Data entries

# # # # #

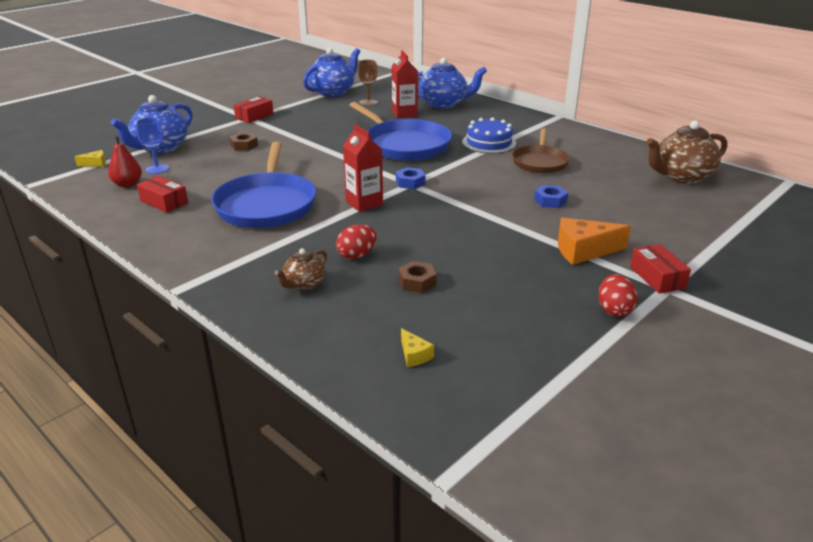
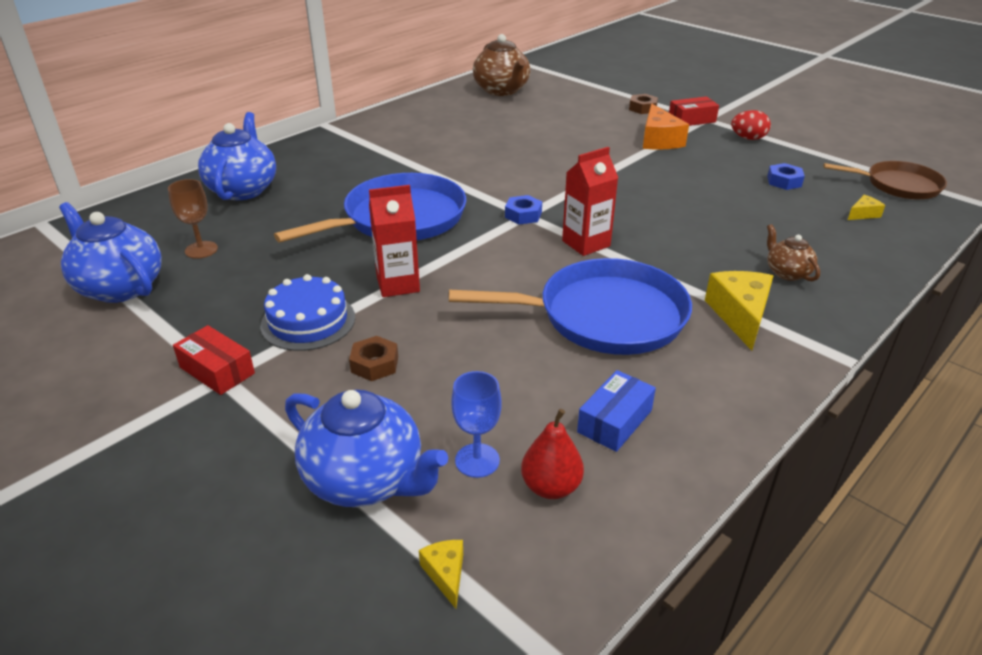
camera: 90 degrees left, 5 degrees up
(164, 202) = (615, 421): red box -> blue box
(249, 253) = (740, 315): none -> yellow cheese
(304, 284) = (787, 272): brown teapot -> brown teapot turned 150 degrees counterclockwise
(357, 255) = (713, 244): red egg -> none
(404, 114) = (272, 219): red carton -> red carton (398, 284)
(417, 282) = (749, 212): brown nut -> brown nut (642, 108)
(489, 142) = (402, 166): blue cake -> blue cake (308, 321)
(540, 162) = (464, 143): brown pan -> brown pan (898, 185)
(550, 201) = (562, 145): blue nut -> blue nut (784, 181)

# # # # #

Exercise description:
Pull each line containing "none" from the records.

Completed exercise:
(249, 253) = (740, 315): none -> yellow cheese
(357, 255) = (713, 244): red egg -> none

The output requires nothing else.